TASK TO CARRY OUT: In this material, which lines include the string "bowl"? Show them.

MATERIAL SHOWN:
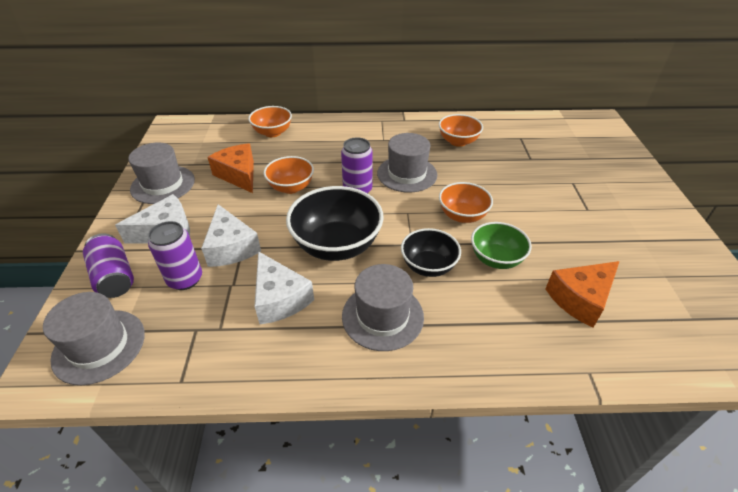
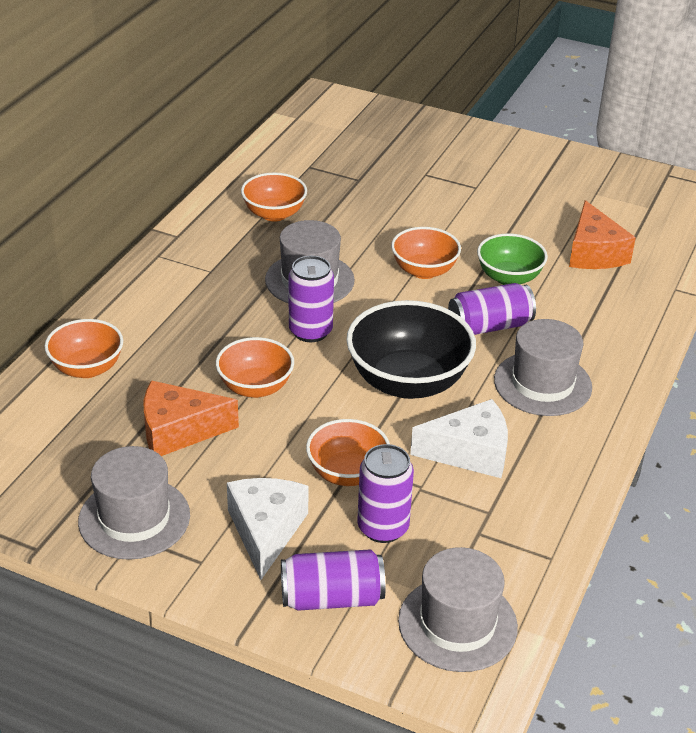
camera: 65 degrees left, 5 degrees down
(231, 247) = (347, 473): white cheese -> orange bowl
(428, 266) = (489, 326): black bowl -> purple can

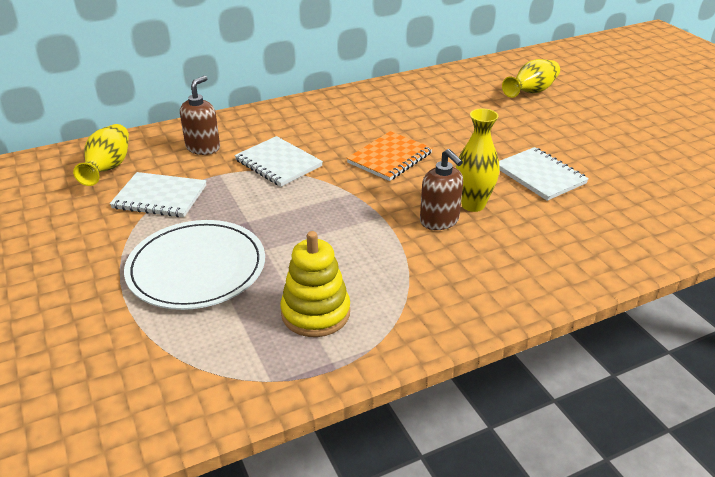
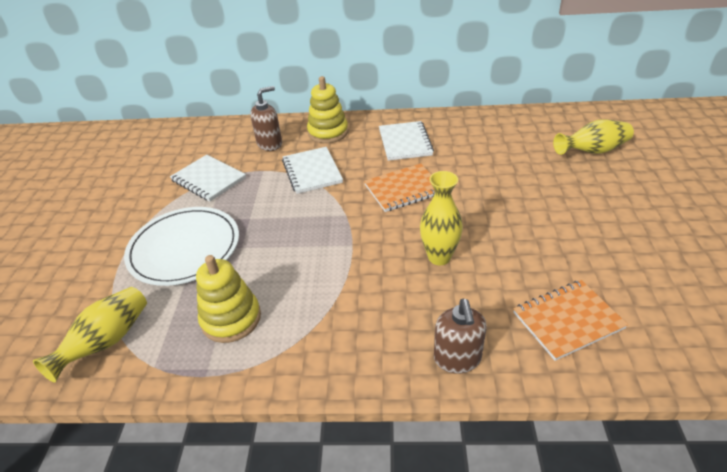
camera: 30 degrees right, 5 degrees up
(108, 168) = (196, 146): yellow vase -> yellow vase (107, 342)
(262, 124) = (328, 132): none -> yellow stacking toy
(439, 221) = (396, 264): brown soap dispenser -> brown soap dispenser (457, 359)
(540, 176) = (528, 245): white notebook -> white notebook (405, 142)
(616, 222) = (567, 321): none -> orange notebook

SOLUTION TO THIS EXERCISE:
(231, 247) = (347, 473): white cheese -> orange bowl
(428, 266) = (489, 326): black bowl -> purple can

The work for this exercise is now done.